▶ **DATA UNDER STUDY**

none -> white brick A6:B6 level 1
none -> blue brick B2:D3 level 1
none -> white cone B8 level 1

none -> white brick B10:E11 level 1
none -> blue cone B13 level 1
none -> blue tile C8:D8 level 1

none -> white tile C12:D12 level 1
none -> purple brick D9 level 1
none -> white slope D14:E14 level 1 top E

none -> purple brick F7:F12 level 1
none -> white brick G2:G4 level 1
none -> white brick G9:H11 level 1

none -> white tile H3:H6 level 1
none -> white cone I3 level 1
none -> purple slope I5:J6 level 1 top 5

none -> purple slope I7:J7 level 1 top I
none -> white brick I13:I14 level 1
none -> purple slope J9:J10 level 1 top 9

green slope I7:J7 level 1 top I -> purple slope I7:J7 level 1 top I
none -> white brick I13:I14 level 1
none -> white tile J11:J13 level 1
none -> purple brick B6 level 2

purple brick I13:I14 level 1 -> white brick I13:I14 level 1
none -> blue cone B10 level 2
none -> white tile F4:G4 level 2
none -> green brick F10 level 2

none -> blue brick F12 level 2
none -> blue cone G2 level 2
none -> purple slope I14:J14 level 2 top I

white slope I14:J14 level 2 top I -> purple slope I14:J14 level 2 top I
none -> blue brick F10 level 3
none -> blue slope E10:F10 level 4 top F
* * *
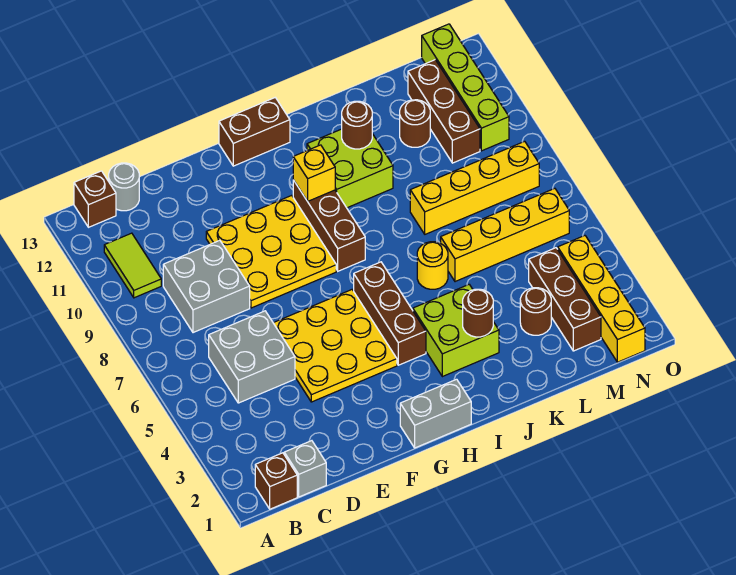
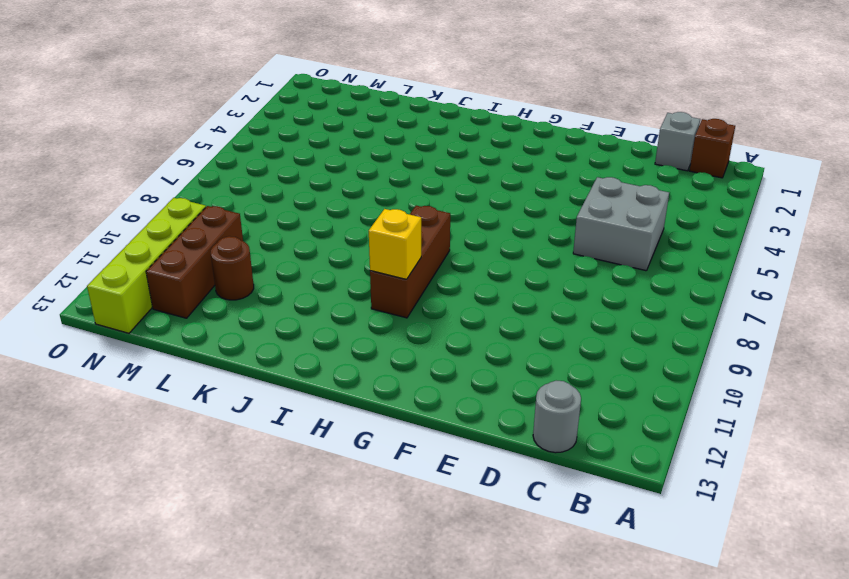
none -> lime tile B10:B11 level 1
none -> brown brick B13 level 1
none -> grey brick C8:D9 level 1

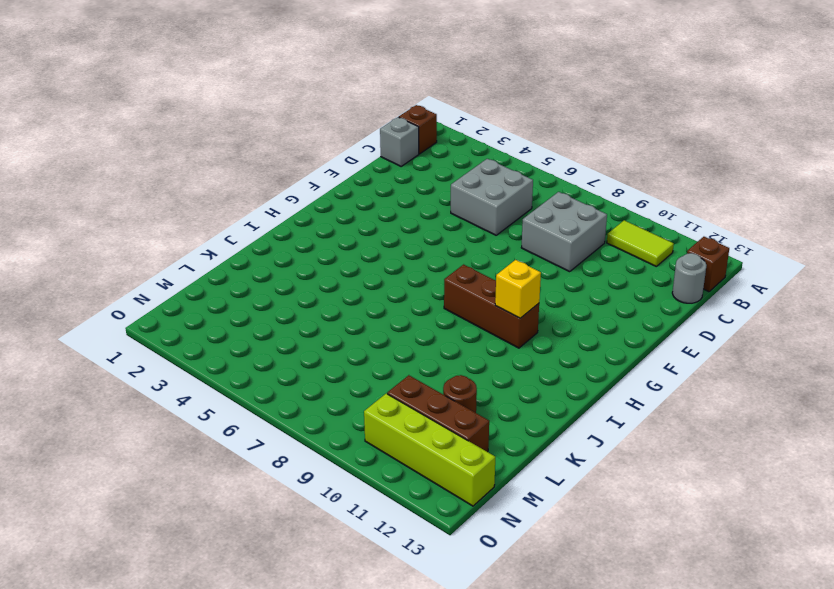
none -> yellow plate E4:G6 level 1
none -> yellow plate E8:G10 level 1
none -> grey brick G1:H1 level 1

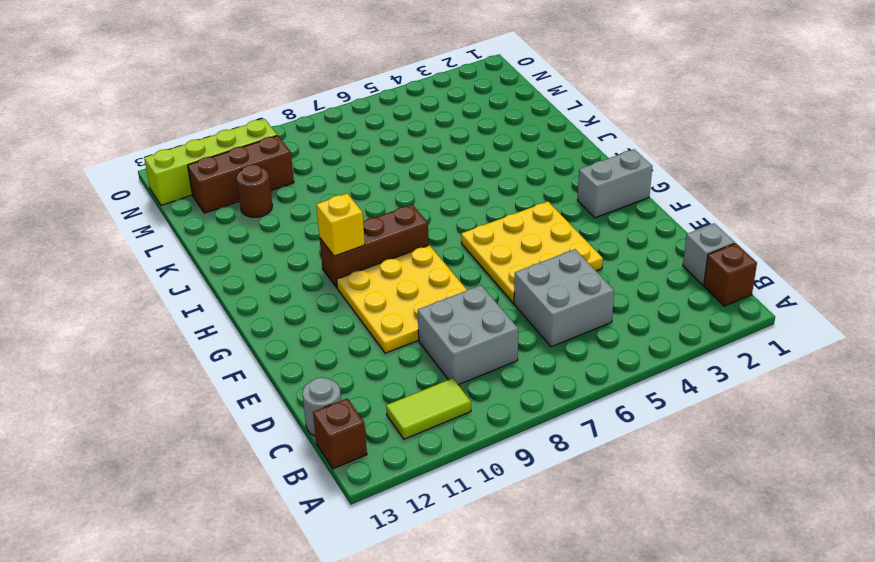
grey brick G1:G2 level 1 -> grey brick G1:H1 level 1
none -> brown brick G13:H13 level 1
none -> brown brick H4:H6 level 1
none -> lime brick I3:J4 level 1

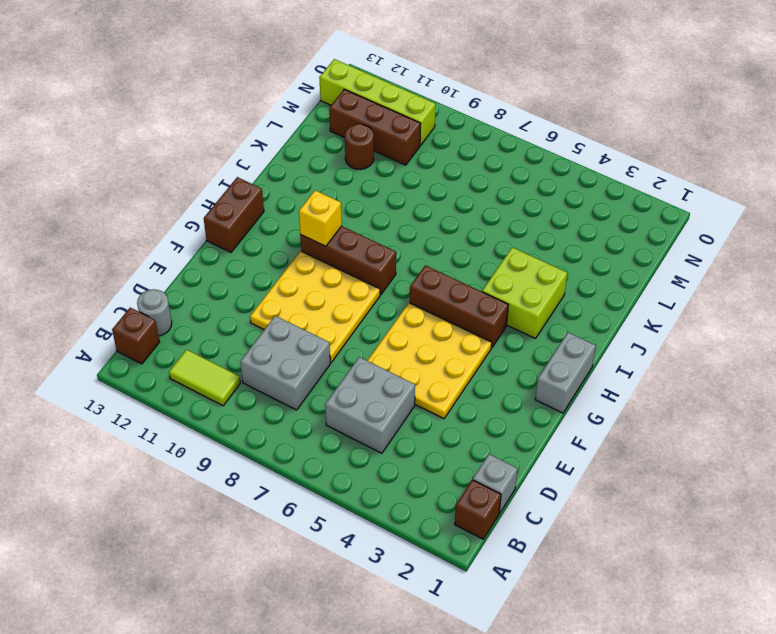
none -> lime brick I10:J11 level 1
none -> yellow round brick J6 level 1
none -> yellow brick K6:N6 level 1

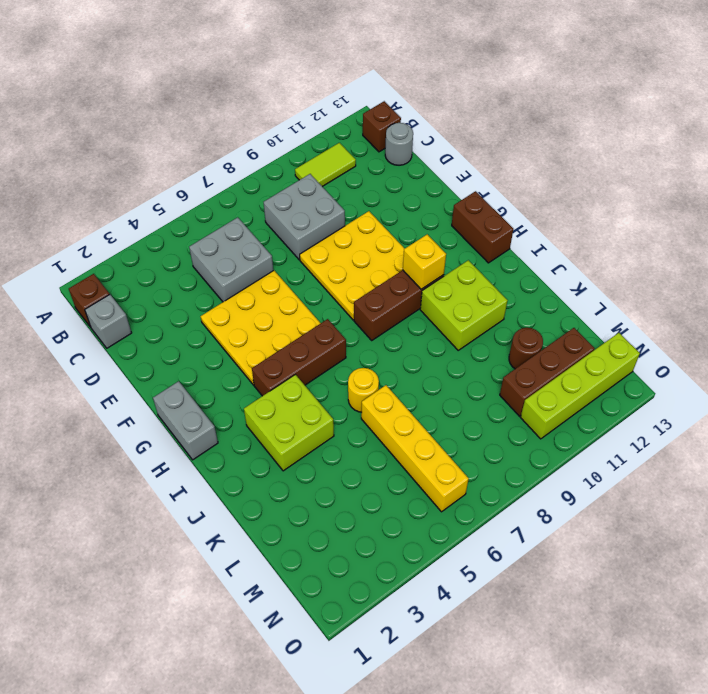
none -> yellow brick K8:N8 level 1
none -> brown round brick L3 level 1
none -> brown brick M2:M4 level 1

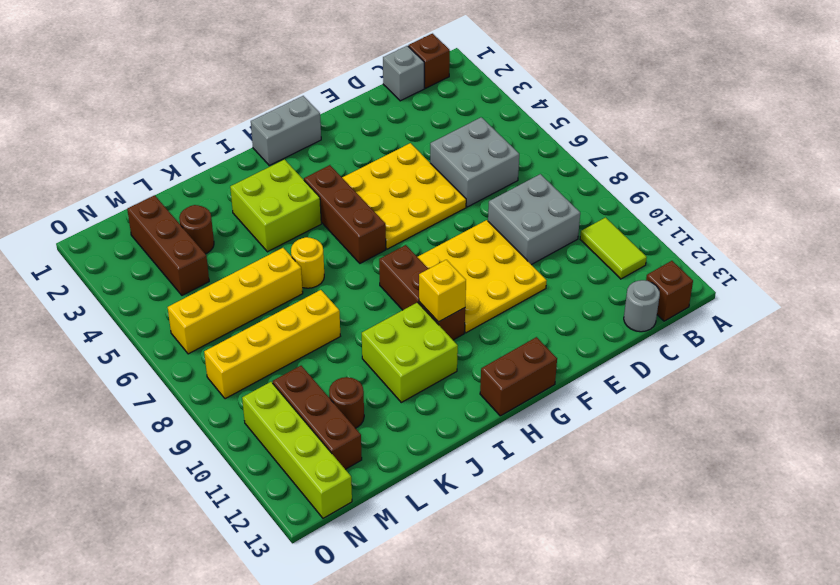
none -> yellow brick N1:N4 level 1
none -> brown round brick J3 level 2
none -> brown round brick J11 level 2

▶ **WORK ORDER**
Find the string "round" in the records, then copy each line where it occurs.

▶ **EXERCISE OUTPUT**
none -> yellow round brick J6 level 1
none -> brown round brick L3 level 1
none -> brown round brick J3 level 2
none -> brown round brick J11 level 2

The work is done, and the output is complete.